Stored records
========
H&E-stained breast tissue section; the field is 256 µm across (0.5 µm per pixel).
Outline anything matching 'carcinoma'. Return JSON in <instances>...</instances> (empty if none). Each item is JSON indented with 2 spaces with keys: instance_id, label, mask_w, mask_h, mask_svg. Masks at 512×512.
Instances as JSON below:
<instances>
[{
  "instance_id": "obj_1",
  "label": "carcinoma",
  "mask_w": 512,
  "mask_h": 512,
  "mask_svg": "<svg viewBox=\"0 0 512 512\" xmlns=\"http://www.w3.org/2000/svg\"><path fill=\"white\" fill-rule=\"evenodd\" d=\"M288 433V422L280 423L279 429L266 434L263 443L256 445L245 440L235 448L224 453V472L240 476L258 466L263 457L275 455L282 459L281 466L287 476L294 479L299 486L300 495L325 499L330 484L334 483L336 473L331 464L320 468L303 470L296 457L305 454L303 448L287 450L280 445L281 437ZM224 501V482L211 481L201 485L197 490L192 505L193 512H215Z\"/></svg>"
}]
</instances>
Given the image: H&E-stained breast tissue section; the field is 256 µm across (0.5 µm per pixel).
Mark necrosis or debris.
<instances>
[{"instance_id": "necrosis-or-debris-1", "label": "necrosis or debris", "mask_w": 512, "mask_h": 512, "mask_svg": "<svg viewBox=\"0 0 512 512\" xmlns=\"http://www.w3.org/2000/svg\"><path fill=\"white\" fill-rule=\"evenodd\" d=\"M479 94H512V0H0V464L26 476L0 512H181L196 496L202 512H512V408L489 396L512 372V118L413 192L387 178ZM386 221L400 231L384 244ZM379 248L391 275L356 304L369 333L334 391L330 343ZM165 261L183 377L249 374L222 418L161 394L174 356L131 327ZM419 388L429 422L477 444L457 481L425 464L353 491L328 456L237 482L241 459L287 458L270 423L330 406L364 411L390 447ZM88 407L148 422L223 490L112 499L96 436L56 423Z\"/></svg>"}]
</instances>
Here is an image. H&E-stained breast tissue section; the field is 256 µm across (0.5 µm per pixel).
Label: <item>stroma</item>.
========
TASK TO CARRY OUT: Across the entries above, how many lines contain "image"? Provide only the count.

THE COMPLETED TASK: 2